EXERCISE: Below are entries; copy exactly the lines from the one with "golden spray bottle <792,284,828,362>" through the one with "blue tumbler <828,180,865,225>", both included, and leave out the rest.

Scene change data
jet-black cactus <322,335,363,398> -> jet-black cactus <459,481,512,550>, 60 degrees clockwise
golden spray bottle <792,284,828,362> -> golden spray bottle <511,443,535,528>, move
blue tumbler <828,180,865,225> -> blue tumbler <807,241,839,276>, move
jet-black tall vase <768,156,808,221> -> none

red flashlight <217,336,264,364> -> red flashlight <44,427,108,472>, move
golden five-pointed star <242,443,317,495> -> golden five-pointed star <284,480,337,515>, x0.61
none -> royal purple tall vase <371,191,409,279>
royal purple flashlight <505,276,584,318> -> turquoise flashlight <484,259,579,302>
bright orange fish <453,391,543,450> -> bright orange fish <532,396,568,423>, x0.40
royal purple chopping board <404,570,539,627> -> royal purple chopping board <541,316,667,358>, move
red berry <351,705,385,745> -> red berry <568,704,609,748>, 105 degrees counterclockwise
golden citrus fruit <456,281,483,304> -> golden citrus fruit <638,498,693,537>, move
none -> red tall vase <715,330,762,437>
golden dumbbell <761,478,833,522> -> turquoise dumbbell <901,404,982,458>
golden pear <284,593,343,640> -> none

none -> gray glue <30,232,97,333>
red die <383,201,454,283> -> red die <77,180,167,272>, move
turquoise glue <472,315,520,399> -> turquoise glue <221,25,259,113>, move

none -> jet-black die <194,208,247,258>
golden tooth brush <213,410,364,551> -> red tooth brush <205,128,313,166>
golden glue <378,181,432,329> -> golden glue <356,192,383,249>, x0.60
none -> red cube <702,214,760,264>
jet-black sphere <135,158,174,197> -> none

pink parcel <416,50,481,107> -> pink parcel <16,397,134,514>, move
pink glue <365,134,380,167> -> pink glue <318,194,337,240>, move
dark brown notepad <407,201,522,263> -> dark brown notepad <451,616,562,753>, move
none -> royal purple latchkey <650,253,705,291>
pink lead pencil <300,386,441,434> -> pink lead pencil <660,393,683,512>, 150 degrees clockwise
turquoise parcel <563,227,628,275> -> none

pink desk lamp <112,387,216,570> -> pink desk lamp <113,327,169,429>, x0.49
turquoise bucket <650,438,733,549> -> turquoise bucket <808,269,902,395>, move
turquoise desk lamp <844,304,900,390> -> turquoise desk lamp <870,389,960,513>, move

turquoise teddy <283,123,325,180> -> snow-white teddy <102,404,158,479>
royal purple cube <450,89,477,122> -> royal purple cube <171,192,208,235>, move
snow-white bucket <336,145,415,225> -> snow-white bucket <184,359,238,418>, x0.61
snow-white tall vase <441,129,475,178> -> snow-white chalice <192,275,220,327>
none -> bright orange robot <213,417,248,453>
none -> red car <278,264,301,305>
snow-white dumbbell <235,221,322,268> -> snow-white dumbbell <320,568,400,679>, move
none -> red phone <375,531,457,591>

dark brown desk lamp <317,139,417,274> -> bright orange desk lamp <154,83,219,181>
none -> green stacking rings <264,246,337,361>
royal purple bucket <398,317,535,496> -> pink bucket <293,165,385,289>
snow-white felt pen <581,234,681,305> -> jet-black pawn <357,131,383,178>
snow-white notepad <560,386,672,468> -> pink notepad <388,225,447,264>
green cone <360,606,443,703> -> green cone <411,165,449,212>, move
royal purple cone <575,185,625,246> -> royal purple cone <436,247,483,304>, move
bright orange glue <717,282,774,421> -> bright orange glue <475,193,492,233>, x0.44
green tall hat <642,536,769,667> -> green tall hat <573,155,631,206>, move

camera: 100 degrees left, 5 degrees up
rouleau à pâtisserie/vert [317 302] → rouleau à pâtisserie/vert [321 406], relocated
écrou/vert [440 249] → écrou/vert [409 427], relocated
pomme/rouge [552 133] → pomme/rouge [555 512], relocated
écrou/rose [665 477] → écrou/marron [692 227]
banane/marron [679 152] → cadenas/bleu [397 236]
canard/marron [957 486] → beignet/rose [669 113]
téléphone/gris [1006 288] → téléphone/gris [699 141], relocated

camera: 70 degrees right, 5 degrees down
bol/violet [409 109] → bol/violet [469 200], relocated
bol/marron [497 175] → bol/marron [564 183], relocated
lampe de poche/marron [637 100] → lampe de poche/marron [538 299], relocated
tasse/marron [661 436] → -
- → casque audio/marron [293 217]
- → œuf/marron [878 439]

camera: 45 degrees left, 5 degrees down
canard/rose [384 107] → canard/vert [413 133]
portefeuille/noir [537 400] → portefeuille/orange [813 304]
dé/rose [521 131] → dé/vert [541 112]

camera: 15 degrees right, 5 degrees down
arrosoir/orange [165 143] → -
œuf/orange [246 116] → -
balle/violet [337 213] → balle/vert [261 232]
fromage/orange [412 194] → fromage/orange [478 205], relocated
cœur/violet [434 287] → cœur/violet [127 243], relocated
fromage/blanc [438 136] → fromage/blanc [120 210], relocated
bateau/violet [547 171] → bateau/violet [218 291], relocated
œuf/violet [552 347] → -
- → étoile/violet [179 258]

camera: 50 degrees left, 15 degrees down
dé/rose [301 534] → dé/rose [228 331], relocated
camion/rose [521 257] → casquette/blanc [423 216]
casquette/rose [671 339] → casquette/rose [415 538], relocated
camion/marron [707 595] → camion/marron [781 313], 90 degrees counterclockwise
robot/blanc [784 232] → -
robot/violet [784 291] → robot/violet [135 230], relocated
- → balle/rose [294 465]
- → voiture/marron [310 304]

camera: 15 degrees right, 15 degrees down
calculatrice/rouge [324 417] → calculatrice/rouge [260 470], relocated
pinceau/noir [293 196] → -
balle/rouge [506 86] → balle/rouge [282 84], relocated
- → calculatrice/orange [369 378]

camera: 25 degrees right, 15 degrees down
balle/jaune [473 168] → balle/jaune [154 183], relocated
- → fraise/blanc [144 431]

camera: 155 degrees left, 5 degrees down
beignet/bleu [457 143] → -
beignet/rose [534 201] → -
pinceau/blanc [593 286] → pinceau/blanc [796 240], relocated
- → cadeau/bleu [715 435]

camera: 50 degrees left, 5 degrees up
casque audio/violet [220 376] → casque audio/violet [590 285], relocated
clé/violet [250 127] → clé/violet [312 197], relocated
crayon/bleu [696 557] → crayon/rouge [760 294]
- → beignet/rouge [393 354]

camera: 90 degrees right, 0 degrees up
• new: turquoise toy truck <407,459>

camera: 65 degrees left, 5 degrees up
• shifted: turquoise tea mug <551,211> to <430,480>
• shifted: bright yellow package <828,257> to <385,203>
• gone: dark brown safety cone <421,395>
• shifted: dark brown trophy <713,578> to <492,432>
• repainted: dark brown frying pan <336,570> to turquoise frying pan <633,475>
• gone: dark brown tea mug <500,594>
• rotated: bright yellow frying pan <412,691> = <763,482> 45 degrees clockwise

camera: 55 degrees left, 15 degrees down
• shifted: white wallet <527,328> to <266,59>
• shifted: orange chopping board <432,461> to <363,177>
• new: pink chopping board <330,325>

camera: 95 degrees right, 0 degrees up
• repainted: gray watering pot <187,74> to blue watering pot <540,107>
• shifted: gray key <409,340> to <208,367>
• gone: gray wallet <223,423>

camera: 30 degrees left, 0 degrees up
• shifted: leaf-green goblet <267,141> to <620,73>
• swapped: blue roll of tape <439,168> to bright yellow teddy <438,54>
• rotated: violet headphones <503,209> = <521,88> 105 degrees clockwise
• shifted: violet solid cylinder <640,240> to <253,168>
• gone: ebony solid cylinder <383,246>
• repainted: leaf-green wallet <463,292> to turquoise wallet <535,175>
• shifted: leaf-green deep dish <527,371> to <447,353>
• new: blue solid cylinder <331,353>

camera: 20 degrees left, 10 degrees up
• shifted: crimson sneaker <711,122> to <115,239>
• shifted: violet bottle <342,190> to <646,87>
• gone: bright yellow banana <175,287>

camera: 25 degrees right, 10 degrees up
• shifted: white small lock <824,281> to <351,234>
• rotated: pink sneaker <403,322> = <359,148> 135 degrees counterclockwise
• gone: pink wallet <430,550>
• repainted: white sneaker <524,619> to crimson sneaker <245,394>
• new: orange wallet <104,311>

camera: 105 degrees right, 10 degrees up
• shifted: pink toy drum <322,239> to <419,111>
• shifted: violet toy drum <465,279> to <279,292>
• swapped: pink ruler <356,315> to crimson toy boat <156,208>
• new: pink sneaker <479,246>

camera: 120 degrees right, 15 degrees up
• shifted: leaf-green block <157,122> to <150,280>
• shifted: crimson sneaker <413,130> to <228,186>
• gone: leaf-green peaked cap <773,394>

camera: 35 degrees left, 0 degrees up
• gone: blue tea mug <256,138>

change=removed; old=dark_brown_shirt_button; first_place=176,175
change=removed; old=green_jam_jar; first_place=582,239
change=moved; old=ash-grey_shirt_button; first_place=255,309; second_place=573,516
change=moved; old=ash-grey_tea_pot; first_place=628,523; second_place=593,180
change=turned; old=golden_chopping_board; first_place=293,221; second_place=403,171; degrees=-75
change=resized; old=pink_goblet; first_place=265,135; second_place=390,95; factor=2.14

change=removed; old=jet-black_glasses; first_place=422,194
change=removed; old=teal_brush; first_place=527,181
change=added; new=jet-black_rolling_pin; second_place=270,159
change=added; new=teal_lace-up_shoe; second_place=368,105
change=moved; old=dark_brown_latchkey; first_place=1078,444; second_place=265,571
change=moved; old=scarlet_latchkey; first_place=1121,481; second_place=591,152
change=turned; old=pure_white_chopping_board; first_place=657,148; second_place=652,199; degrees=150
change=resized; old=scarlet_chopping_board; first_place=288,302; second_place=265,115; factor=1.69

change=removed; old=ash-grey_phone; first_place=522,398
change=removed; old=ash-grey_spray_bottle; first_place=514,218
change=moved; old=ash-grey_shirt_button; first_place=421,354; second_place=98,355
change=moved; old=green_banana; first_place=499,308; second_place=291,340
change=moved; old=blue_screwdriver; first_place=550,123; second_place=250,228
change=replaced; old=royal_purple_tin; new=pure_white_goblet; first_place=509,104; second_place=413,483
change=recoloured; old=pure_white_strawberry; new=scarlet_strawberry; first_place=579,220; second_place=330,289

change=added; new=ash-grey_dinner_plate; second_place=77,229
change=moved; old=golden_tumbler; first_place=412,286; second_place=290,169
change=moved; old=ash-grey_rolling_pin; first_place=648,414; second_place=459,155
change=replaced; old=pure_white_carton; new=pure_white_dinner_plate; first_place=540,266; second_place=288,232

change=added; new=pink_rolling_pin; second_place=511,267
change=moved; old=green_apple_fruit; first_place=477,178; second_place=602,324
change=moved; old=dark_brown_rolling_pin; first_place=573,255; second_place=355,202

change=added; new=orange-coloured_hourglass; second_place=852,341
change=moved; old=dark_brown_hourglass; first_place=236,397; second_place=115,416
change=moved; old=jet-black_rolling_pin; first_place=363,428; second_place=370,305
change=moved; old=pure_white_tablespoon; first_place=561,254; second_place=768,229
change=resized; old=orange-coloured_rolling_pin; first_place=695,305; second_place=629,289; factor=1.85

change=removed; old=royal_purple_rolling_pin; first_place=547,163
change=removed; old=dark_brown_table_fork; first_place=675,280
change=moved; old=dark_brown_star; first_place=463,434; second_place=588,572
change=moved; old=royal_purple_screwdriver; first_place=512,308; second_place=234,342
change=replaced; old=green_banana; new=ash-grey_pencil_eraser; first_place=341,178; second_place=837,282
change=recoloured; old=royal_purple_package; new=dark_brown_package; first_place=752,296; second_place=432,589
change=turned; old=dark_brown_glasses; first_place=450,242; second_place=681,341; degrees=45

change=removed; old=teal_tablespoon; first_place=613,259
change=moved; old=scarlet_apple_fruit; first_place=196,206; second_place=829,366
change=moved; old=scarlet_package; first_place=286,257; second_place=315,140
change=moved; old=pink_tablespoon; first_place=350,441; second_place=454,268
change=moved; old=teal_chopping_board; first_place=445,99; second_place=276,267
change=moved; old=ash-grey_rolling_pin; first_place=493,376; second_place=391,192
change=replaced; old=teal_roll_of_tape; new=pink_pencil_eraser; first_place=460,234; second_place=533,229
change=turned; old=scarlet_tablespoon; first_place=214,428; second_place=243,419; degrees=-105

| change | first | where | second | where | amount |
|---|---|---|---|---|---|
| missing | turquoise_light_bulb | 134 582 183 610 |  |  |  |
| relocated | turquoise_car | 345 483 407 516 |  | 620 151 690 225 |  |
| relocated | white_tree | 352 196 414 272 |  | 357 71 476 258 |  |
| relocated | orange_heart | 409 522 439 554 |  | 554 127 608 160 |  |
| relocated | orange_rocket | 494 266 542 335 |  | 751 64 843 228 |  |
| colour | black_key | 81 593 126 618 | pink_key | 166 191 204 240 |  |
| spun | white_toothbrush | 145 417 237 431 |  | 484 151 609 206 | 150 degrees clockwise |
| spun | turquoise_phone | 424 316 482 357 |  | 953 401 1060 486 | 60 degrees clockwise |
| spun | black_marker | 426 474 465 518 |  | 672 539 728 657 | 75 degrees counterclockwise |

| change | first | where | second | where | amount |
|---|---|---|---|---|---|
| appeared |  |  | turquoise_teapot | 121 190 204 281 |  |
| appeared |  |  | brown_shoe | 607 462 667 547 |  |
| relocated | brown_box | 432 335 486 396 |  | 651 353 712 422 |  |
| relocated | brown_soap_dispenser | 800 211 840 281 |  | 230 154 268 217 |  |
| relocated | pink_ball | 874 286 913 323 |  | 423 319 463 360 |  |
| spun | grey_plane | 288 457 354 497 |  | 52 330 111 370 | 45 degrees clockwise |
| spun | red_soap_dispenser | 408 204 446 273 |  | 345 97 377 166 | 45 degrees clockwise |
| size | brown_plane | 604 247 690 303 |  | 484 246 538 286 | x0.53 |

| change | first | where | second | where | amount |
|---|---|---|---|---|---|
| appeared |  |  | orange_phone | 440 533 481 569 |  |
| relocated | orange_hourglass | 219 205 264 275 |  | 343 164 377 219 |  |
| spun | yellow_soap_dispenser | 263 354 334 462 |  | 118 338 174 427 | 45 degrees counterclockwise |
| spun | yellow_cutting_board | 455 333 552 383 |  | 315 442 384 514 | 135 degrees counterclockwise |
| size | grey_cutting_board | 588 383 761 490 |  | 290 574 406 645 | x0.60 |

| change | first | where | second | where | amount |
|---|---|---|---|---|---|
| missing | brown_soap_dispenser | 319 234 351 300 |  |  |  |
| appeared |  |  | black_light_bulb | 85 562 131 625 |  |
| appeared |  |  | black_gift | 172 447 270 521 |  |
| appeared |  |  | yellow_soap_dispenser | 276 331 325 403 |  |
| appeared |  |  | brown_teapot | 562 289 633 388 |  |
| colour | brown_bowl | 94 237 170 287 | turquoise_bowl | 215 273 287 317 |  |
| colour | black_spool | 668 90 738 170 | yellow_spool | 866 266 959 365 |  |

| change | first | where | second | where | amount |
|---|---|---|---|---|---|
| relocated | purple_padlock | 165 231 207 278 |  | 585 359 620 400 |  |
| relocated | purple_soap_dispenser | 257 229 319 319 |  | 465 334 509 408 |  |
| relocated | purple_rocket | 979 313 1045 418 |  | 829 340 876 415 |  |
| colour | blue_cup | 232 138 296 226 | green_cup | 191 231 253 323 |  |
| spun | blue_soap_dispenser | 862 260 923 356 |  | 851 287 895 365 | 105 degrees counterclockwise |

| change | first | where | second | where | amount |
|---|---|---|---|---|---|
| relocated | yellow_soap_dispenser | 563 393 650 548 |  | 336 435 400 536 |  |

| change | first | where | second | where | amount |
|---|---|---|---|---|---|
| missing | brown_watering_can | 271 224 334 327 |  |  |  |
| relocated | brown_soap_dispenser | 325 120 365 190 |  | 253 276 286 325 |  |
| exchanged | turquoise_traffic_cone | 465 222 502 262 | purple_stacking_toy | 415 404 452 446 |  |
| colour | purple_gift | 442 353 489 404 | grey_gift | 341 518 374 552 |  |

ANSWER BOX:
golden spray bottle <792,284,828,362> -> golden spray bottle <511,443,535,528>, move
blue tumbler <828,180,865,225> -> blue tumbler <807,241,839,276>, move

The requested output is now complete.